TASK INSTRUCTIONS
Return only these lines: the one that contains "[(106,312),(100,316),(107,326),(113,322),(106,312)]" and every line after it through the end of the listing, exactly, without pictures.

------ INPUT MATERIAL

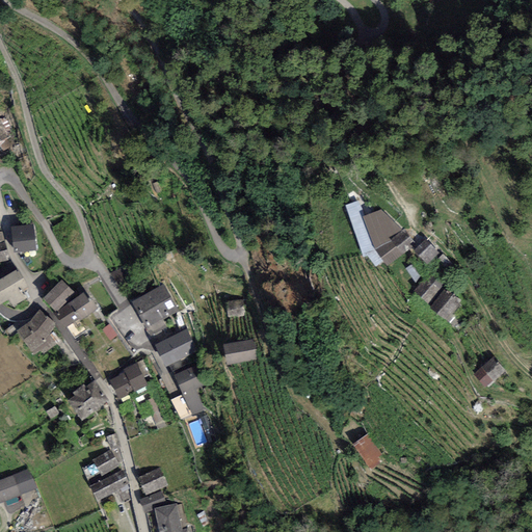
[(328,101),(322,88),(309,95),(315,108),(328,101)]
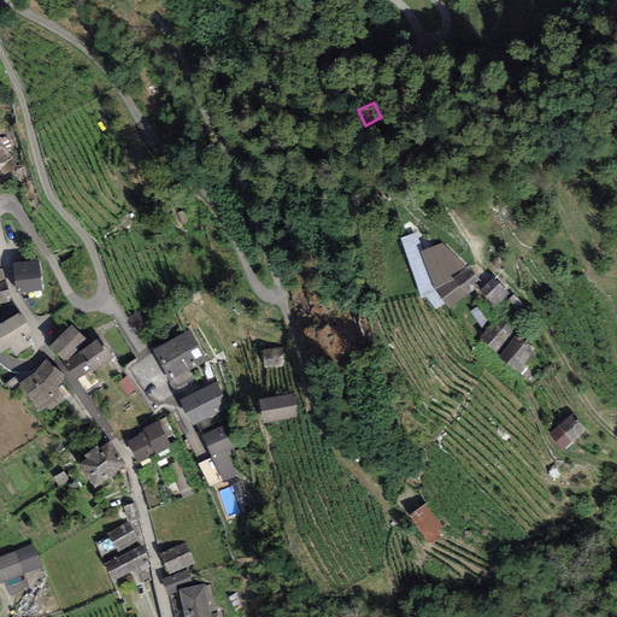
[(7,135),(0,137),(0,166),(17,159),(7,135)]
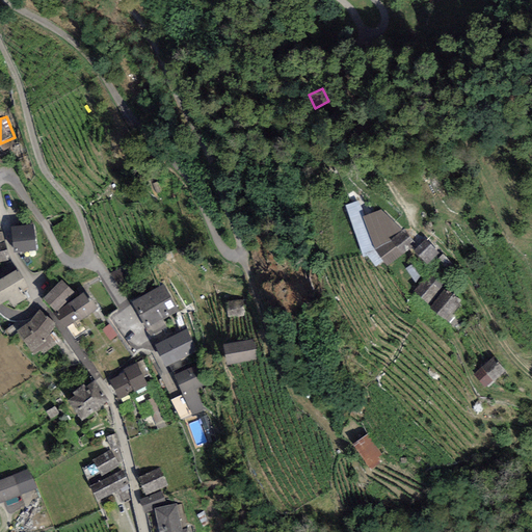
[(375,135),(368,123),(356,129),(364,141),(375,135)]
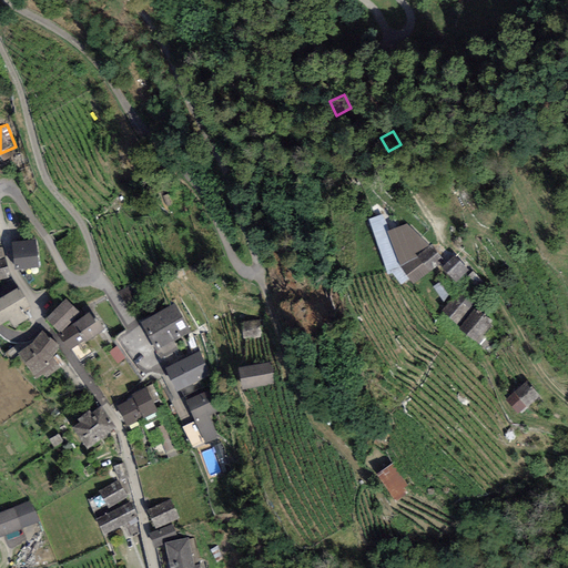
[(428,246),(407,223),(387,230),(401,266),(415,285),(444,260),(432,244),(428,246)]
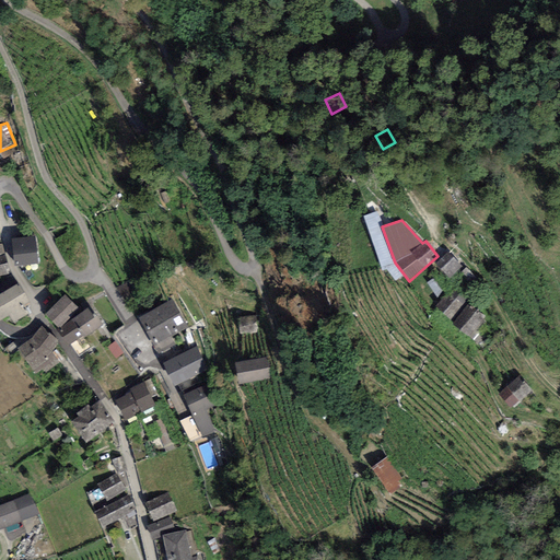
[(35,236),(12,237),(14,264),(37,261),(35,236)]
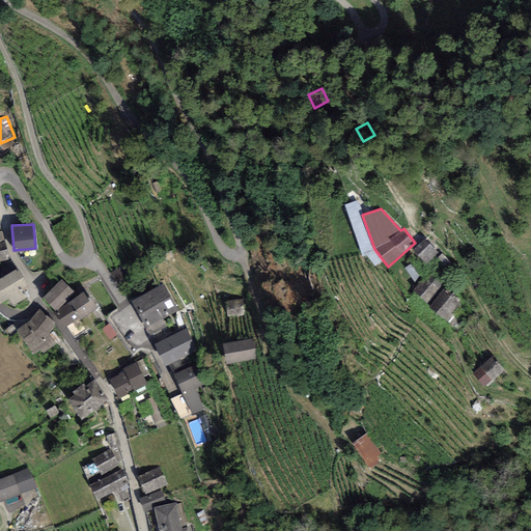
[(438,252),(425,239),(413,249),(425,263),(438,252)]
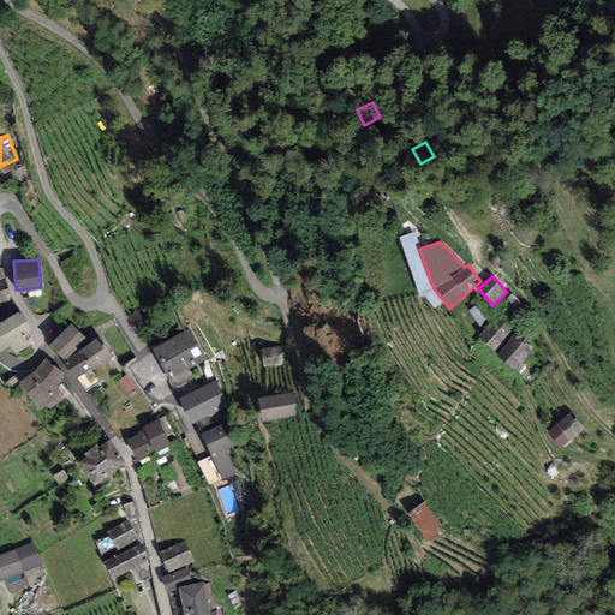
[(523,305),(511,294),(501,305),(513,316),(523,305)]
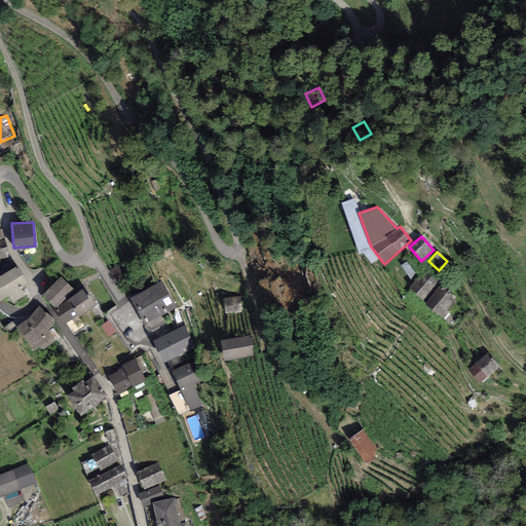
[(27,283),(16,264),(0,273),(0,298),(7,294),(12,303),(28,294),(23,286),(27,283)]
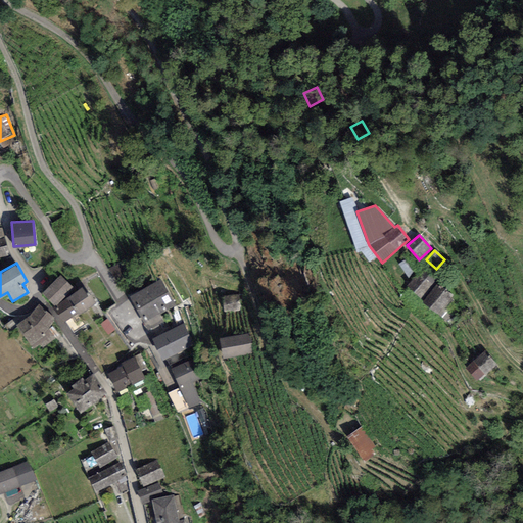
[(436,281),(422,268),(407,284),(421,297),(436,281)]
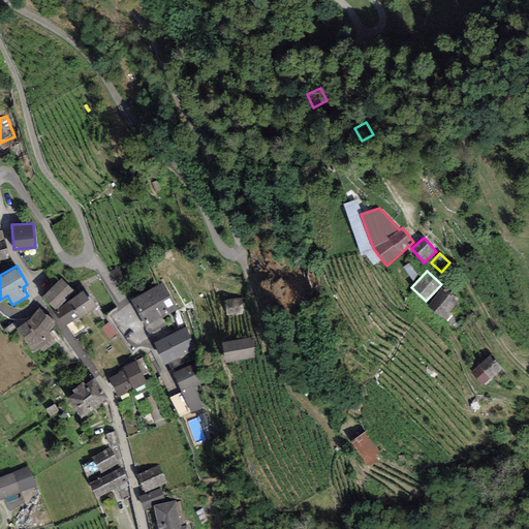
[(74,290),(61,277),(43,294),(56,308),(74,290)]
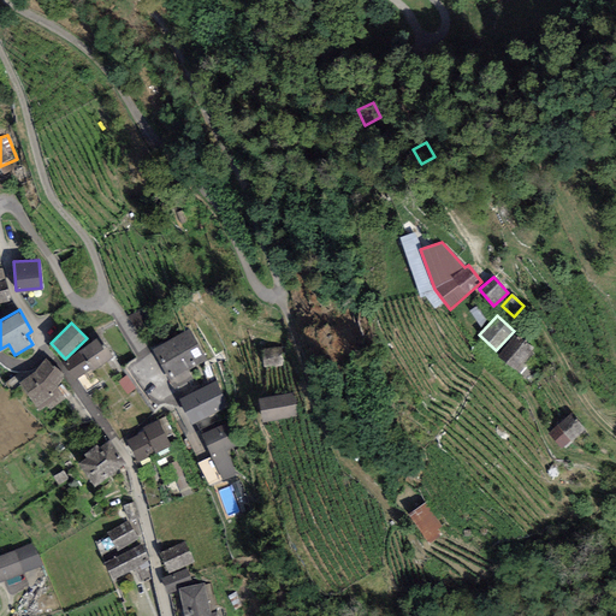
[(206,359),(190,329),(153,348),(169,379),(206,359)]
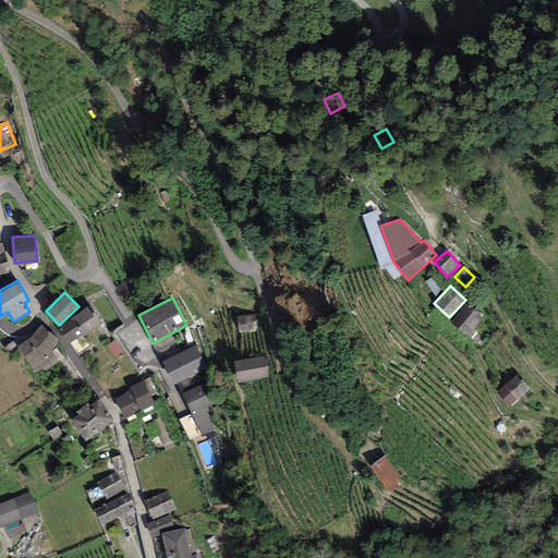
[(483,315),(466,301),(450,320),(466,335),(483,315)]
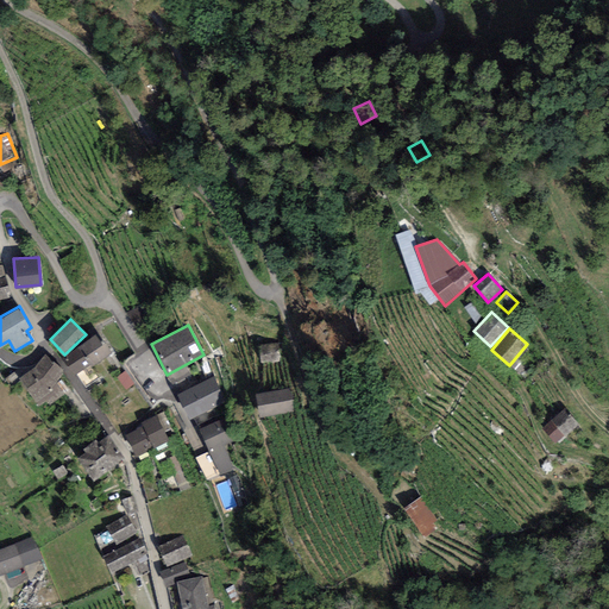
[(110,352),(96,333),(62,357),(75,376),(110,352)]
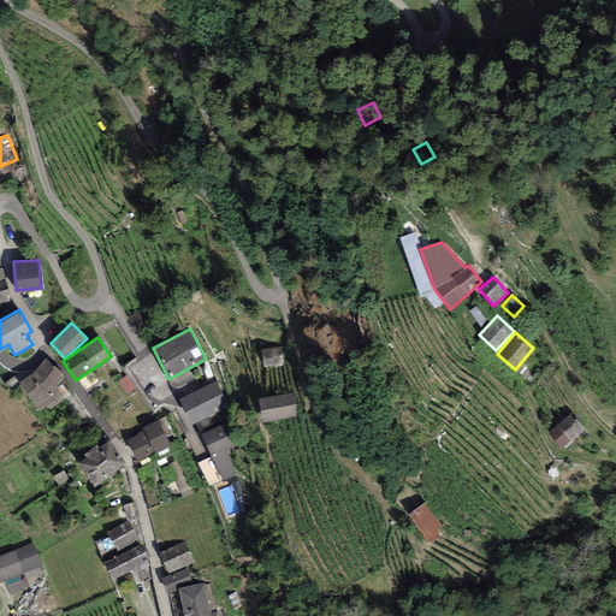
[(280,345),(260,348),(264,368),(284,366),(280,345)]
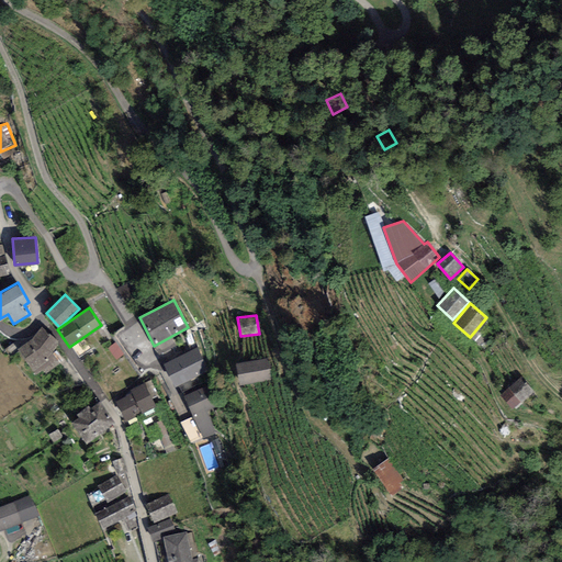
[(58,340),(42,326),(32,338),(19,348),(32,369),(47,359),(58,340)]
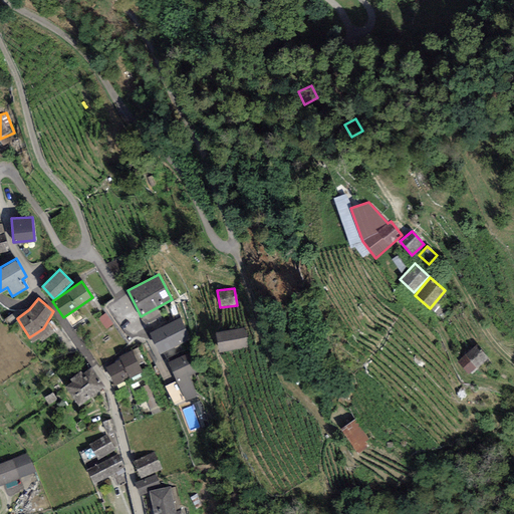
[(106,312),(100,316),(107,326),(113,322),(106,312)]
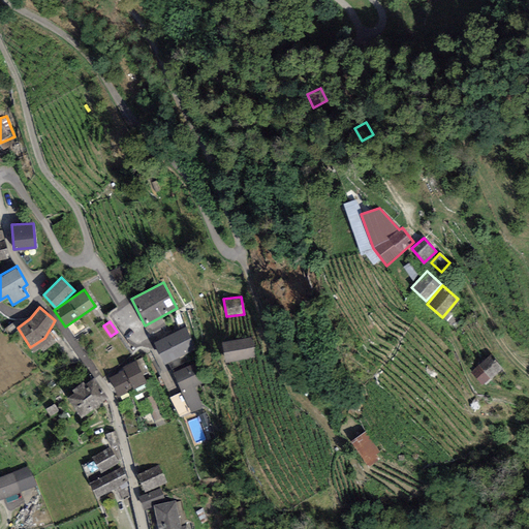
[(172,335),(155,343),(164,363),(182,353),(172,335)]
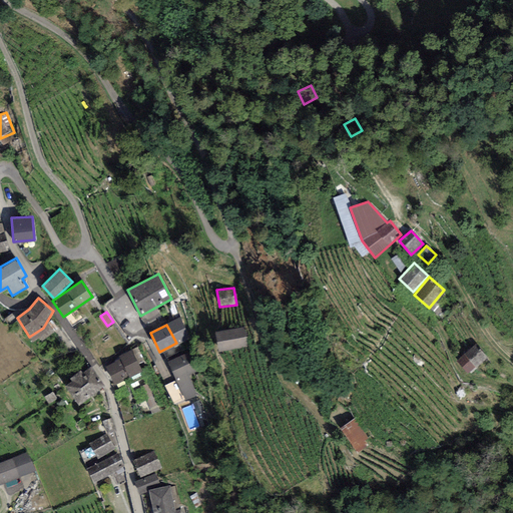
[(245,327),(216,331),(218,351),(248,347),(245,327)]
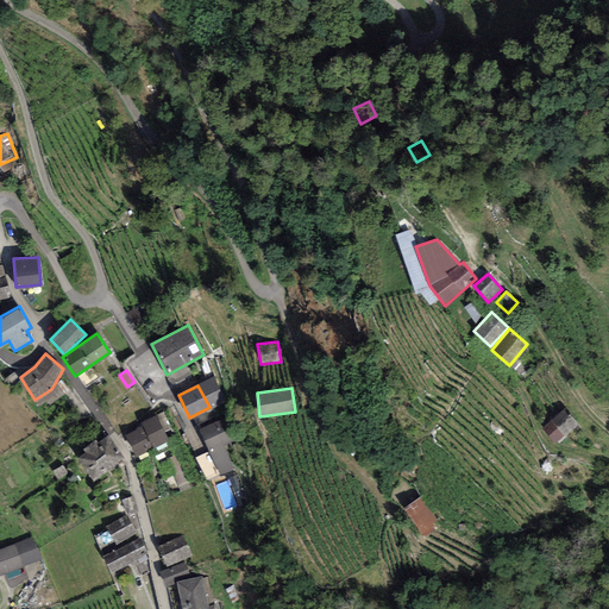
[(577,424),(564,408),(541,427),(554,443),(577,424)]
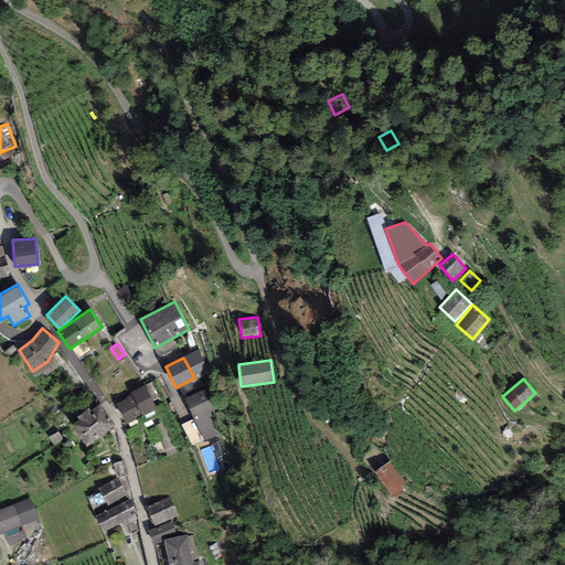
[(157,408),(146,384),(131,391),(134,394),(117,402),(126,423),(157,408)]
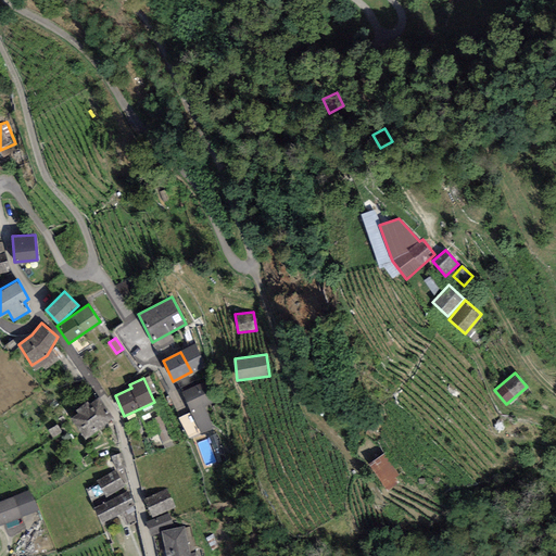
[(205,378),(180,390),(201,432),(214,426),(205,406),(217,401),(205,378)]
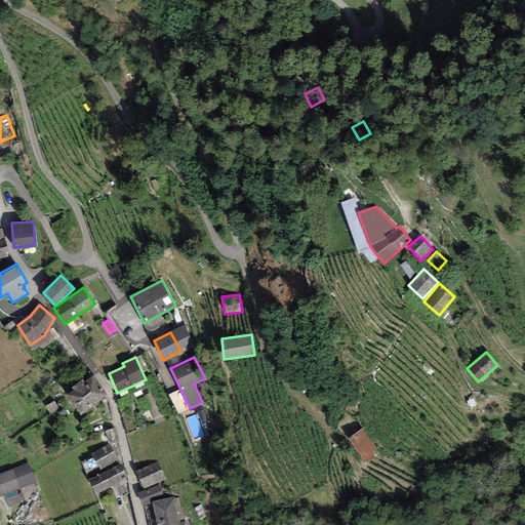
[(106,393),(92,374),(68,393),(81,411),(106,393)]
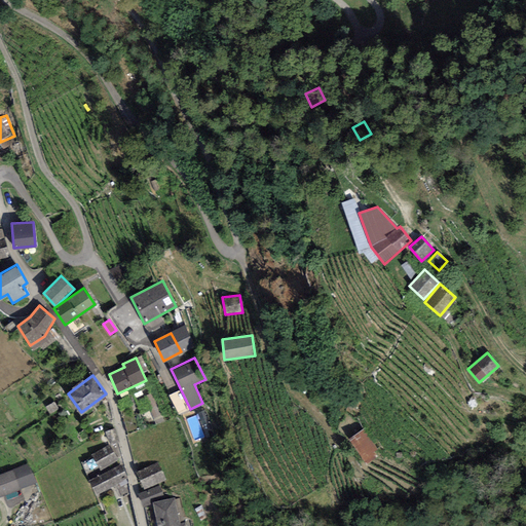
[(363,428),(349,438),(367,463),(378,456),(375,452),(378,450),(363,428)]
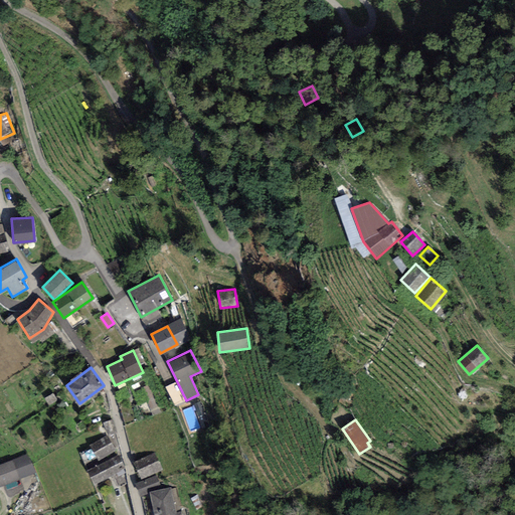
[(91,445),(98,459),(115,450),(108,436),(91,445)]
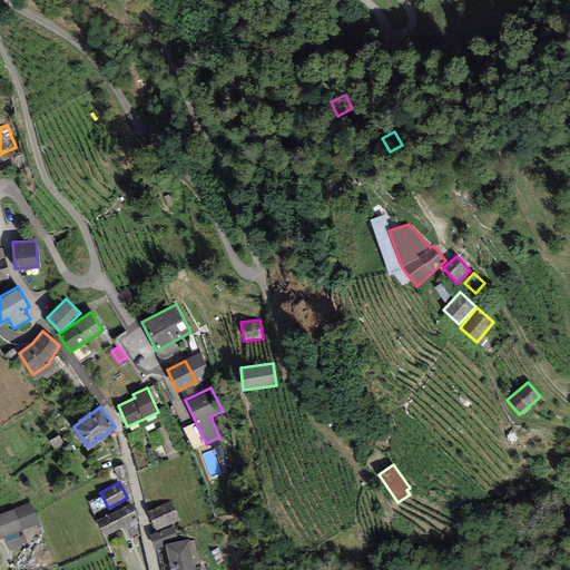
[(172,501),(147,510),(154,529),(178,520),(172,501)]
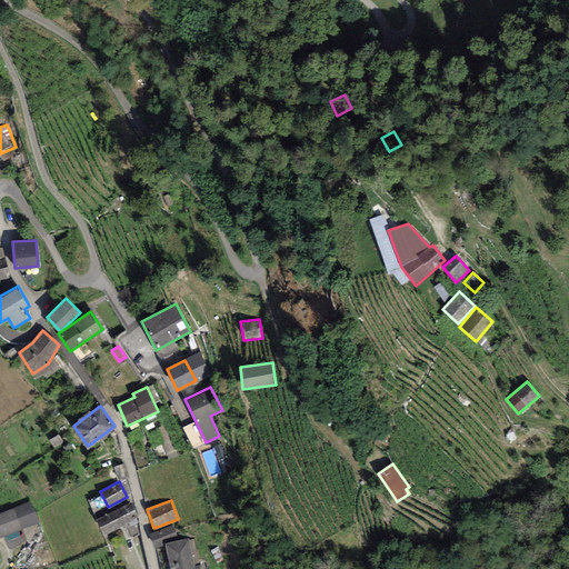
[(31,501),(0,512),(0,536),(39,522),(31,501)]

------------

EXPECTED OUTPUT
[(106,312),(100,316),(107,326),(113,322),(106,312)]
[(172,335),(155,343),(164,363),(182,353),(172,335)]
[(245,327),(216,331),(218,351),(248,347),(245,327)]
[(577,424),(564,408),(541,427),(554,443),(577,424)]
[(157,408),(146,384),(131,391),(134,394),(117,402),(126,423),(157,408)]
[(205,378),(180,390),(201,432),(214,426),(205,406),(217,401),(205,378)]
[(106,393),(92,374),(68,393),(81,411),(106,393)]
[(363,428),(349,438),(367,463),(378,456),(375,452),(378,450),(363,428)]
[(91,445),(98,459),(115,450),(108,436),(91,445)]
[(172,501),(147,510),(154,529),(178,520),(172,501)]
[(31,501),(0,512),(0,536),(39,522),(31,501)]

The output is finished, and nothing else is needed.